* What this task involves
Within the material below, find each line bearing the word "yellow" and present it.

* Material for the task
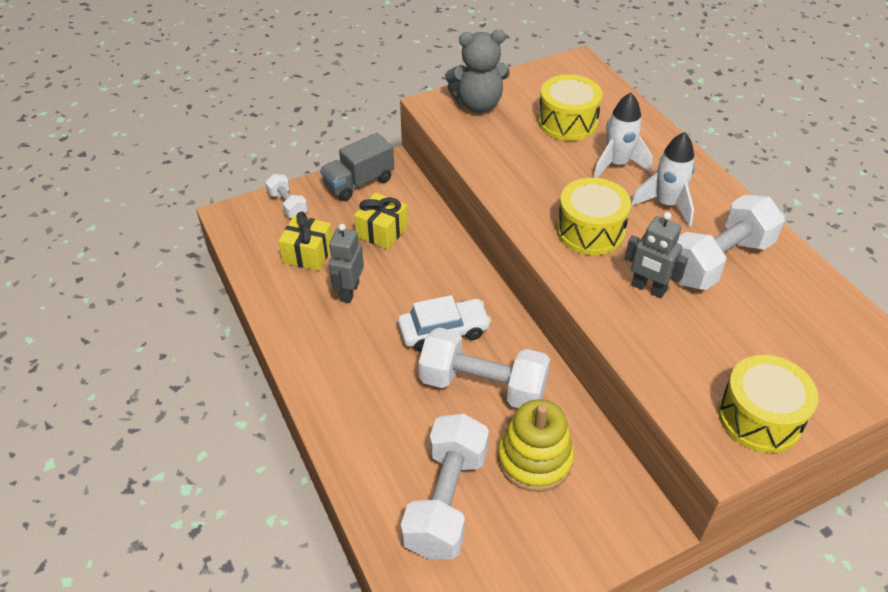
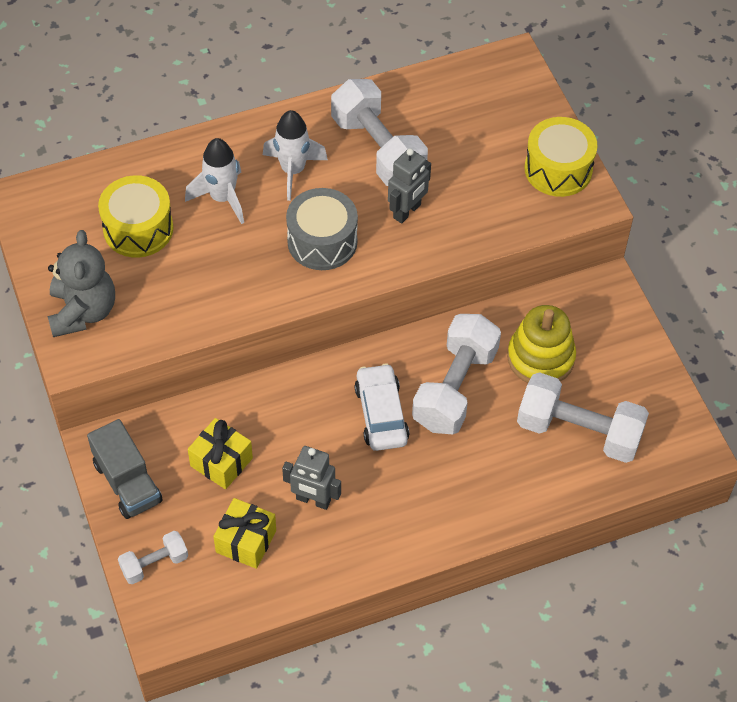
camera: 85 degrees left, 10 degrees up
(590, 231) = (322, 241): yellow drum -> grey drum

...

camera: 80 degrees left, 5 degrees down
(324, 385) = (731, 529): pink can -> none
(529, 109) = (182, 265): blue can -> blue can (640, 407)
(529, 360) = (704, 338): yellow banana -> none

--

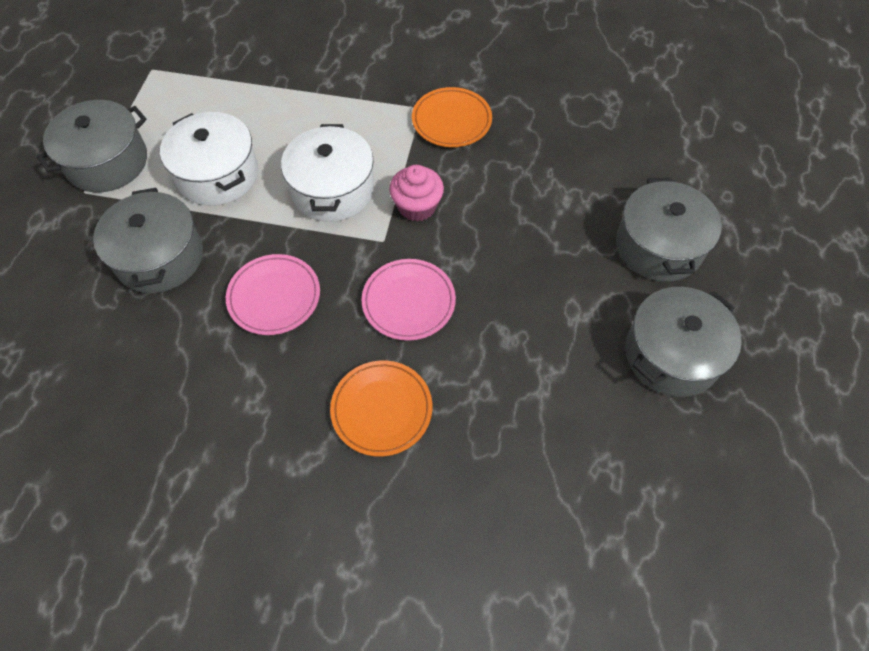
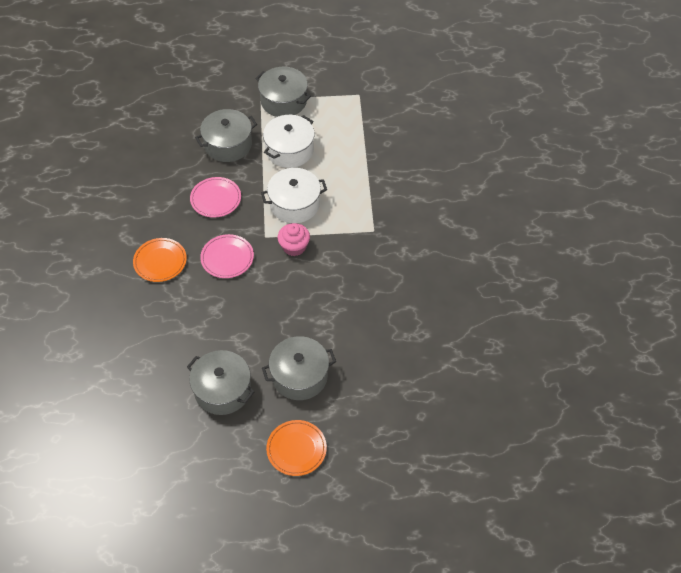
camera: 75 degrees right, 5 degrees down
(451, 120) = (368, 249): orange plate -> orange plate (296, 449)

* Exercise result
(590, 231) = (322, 241): yellow drum -> grey drum
(529, 360) = (704, 338): yellow banana -> none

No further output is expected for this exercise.